/---

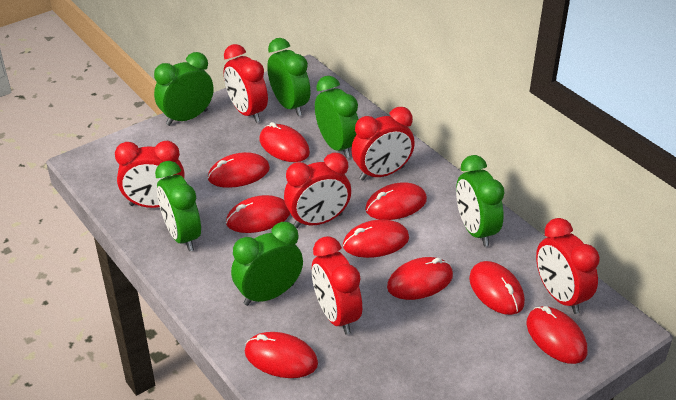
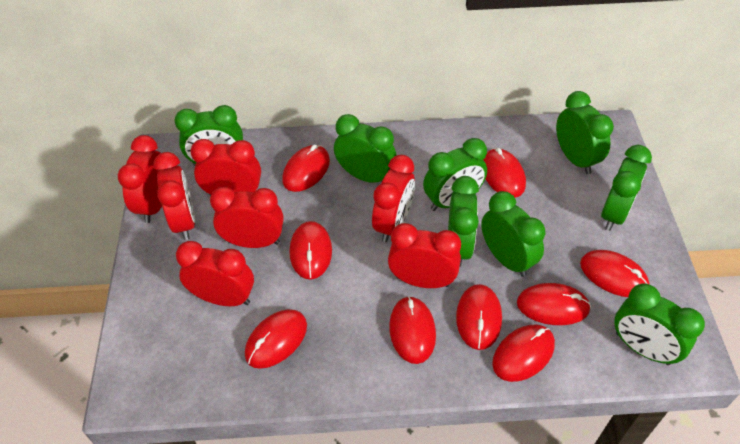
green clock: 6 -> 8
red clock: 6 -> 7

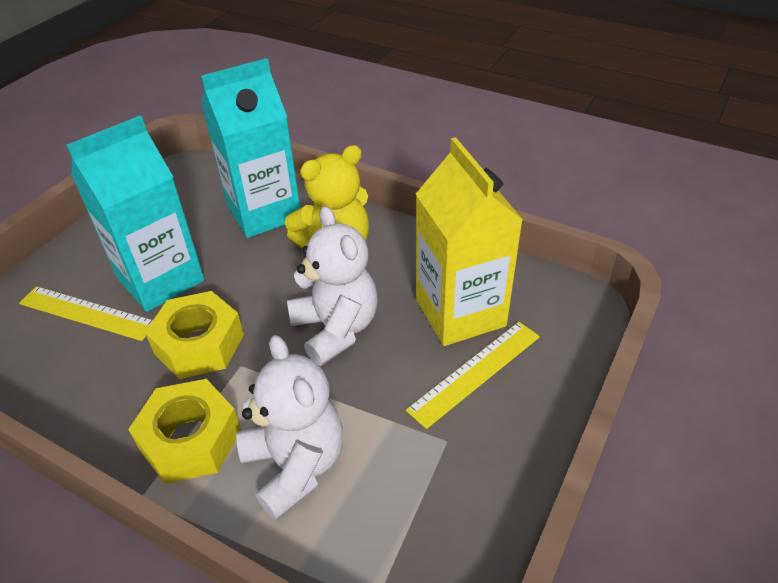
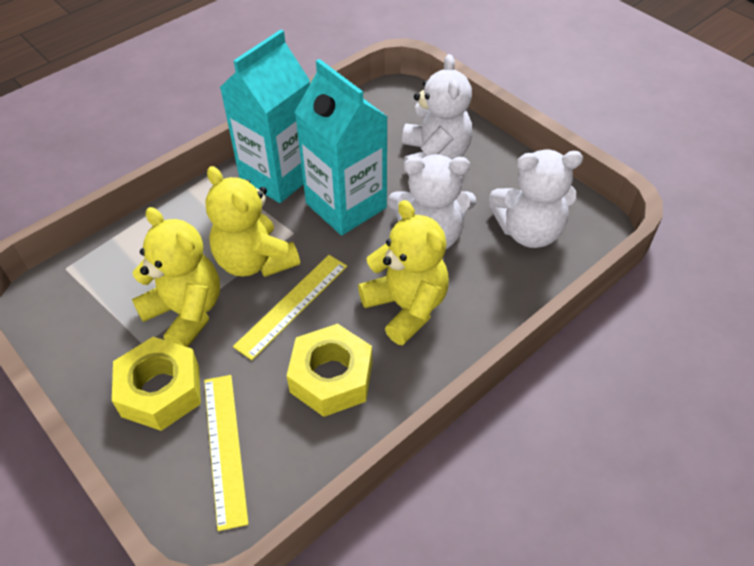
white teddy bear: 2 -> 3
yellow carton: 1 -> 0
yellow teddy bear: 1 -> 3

\---
/---

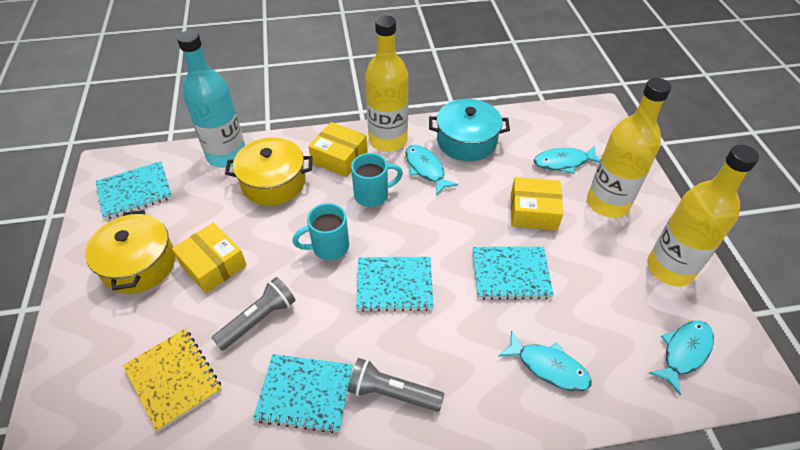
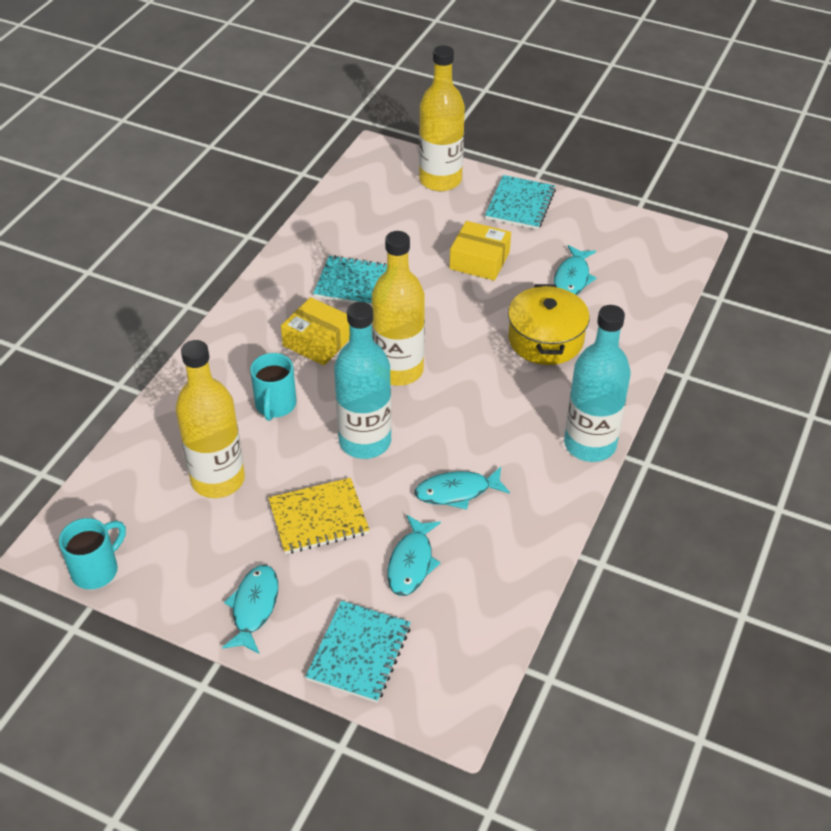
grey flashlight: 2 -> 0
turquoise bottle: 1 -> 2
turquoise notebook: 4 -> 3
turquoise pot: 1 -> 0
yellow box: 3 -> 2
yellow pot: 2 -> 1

\---
/---

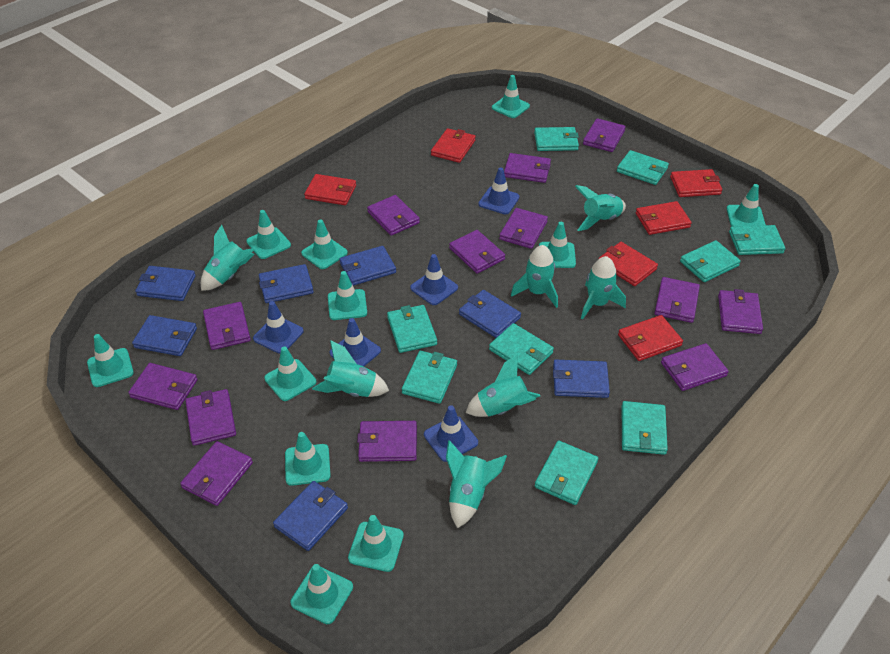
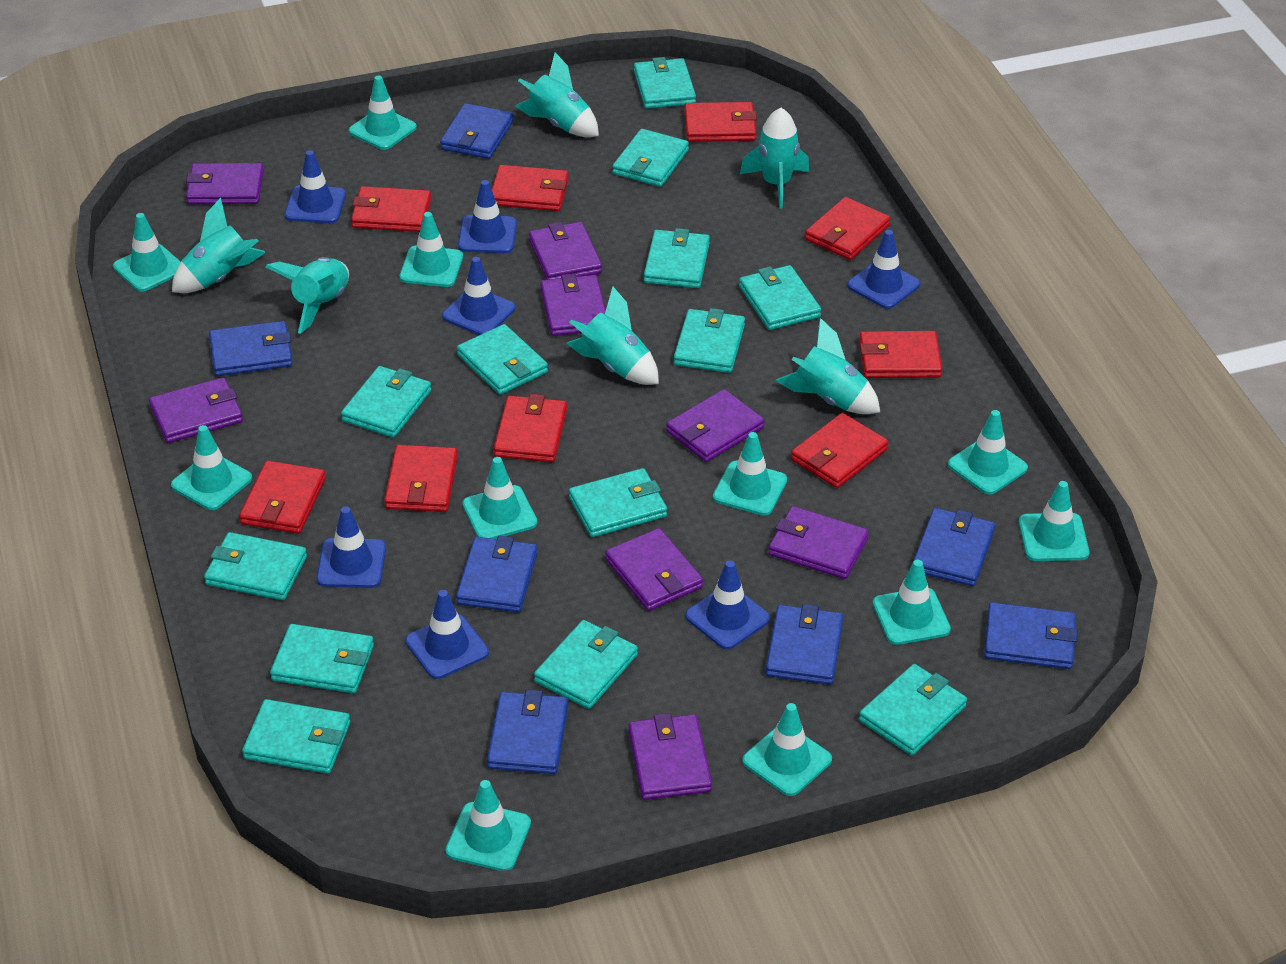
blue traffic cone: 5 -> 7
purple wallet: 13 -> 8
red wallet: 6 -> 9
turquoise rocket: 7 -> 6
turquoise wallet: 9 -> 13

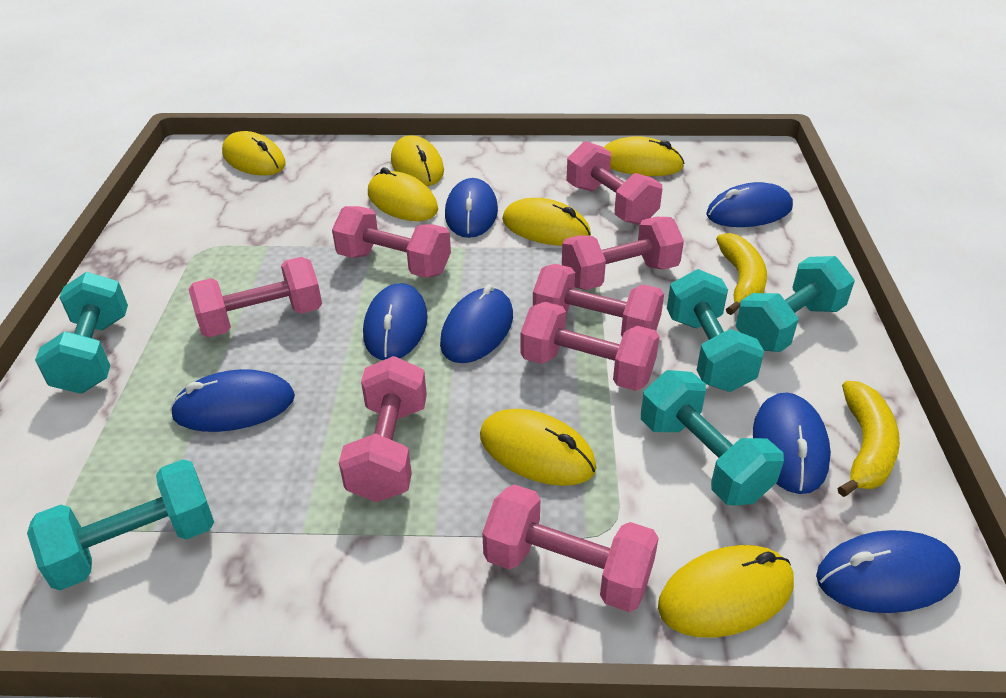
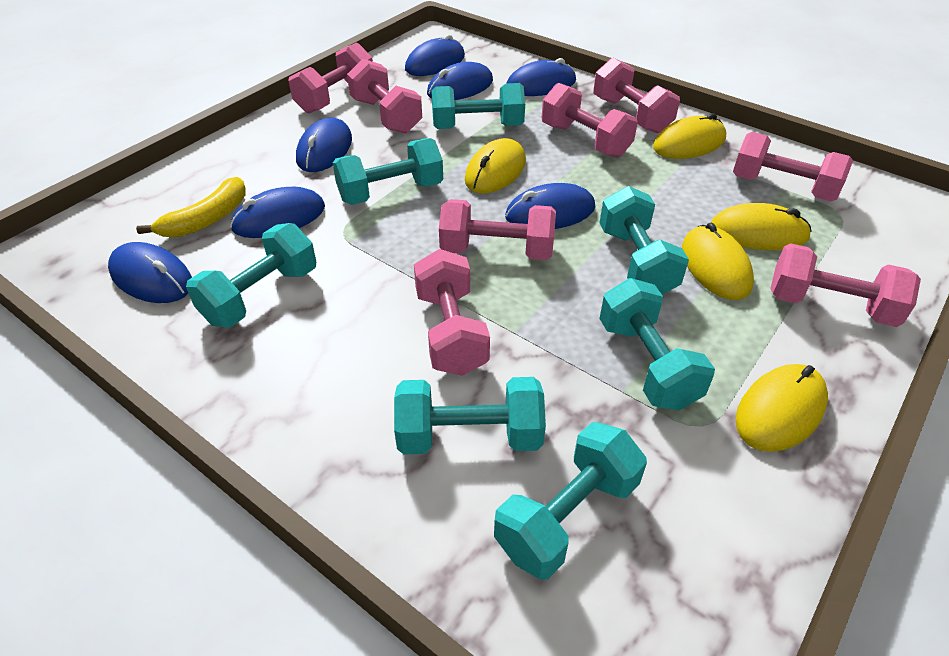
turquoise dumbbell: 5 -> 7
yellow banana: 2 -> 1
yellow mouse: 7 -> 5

\---

- [What you will do] For the string "turquoise", go through the entries above and copy each line where it occurs.

- [Your response]
turquoise bottle: 1 -> 2
turquoise notebook: 4 -> 3
turquoise pot: 1 -> 0
turquoise rocket: 7 -> 6
turquoise wallet: 9 -> 13
turquoise dumbbell: 5 -> 7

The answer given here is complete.